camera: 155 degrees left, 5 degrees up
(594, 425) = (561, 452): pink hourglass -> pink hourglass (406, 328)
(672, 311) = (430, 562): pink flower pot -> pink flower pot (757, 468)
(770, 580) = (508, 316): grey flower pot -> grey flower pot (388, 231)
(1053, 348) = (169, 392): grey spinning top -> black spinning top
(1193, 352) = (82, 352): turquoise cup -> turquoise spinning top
● ● ● ●
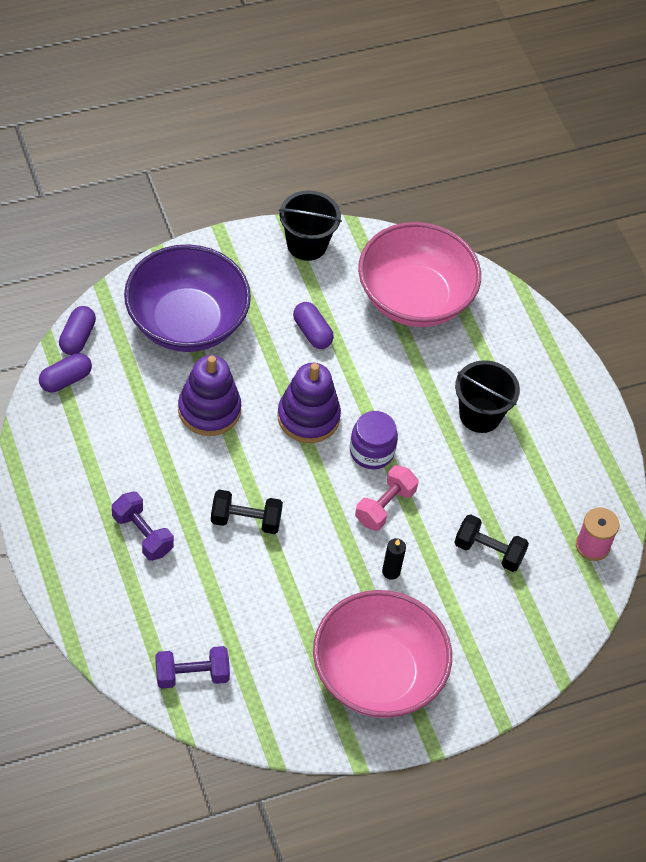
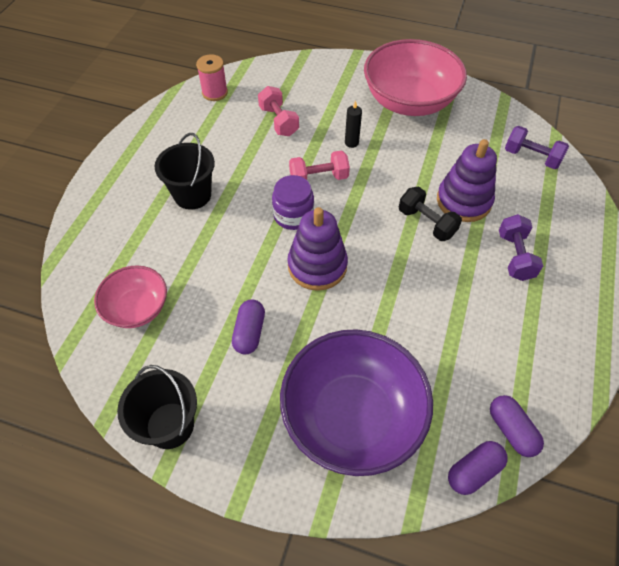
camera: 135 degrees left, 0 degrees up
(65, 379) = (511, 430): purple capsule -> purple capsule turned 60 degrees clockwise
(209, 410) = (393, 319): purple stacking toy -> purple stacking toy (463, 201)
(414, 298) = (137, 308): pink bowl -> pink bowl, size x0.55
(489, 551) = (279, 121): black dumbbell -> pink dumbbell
● ● ● ●
[WHAT IS EXPECTED] Which of the lines above hold the string "spinning"? Pick each of them out.

[REPLY TO THE TASK]
(1053, 348) = (169, 392): grey spinning top -> black spinning top
(1193, 352) = (82, 352): turquoise cup -> turquoise spinning top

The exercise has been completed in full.